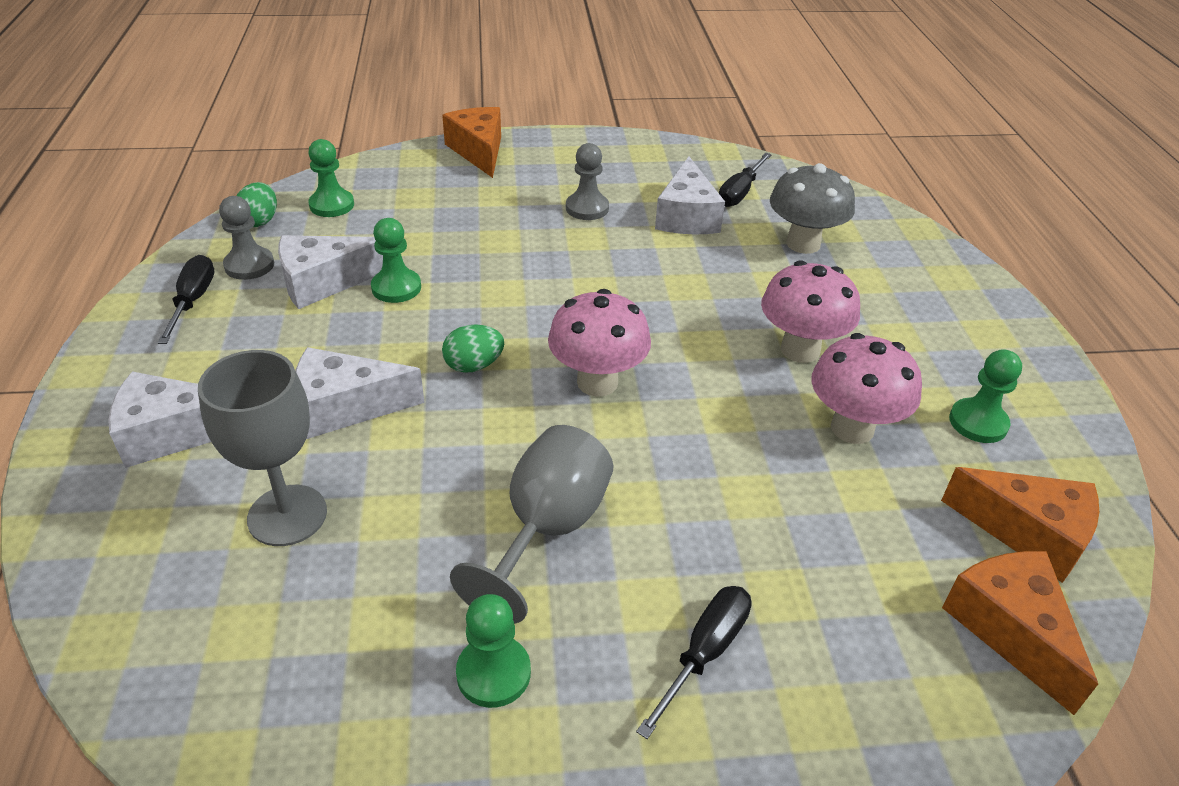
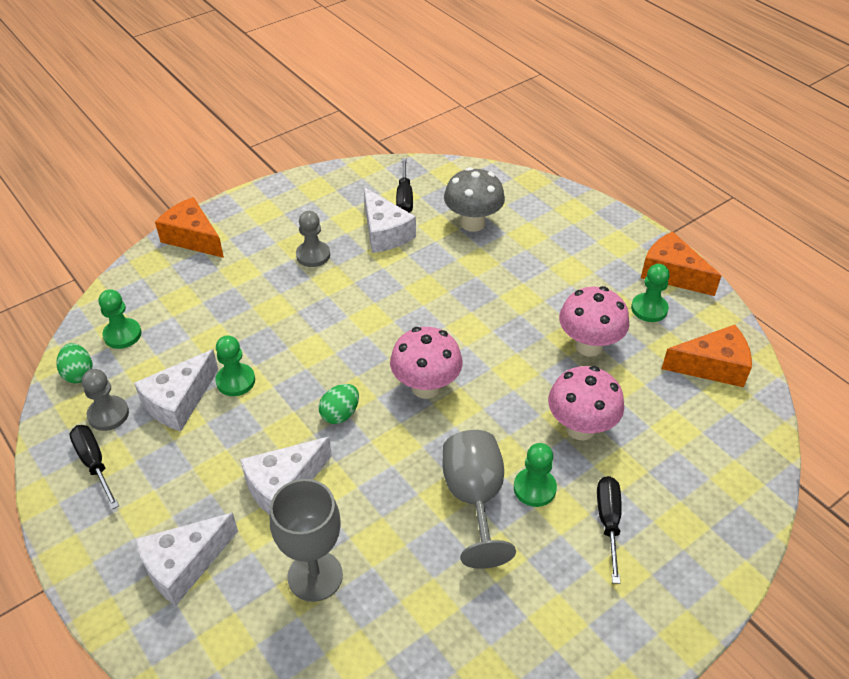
camera: 30 degrees left, 5 degrees up
(493, 673) = (514, 596): green pawn -> green pawn (534, 488)
(800, 350) = (525, 305): pink mushroom -> pink mushroom (580, 428)
(1010, 629) = (736, 427): orange cheese -> orange cheese (672, 274)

* _PROBLEM REQUIREMENTS_
With the pictures removed, return the listing above in its exact original wording.

* _EXERCISE RESPONSE_
camera: 30 degrees left, 5 degrees up
(493, 673) = (514, 596): green pawn -> green pawn (534, 488)
(800, 350) = (525, 305): pink mushroom -> pink mushroom (580, 428)
(1010, 629) = (736, 427): orange cheese -> orange cheese (672, 274)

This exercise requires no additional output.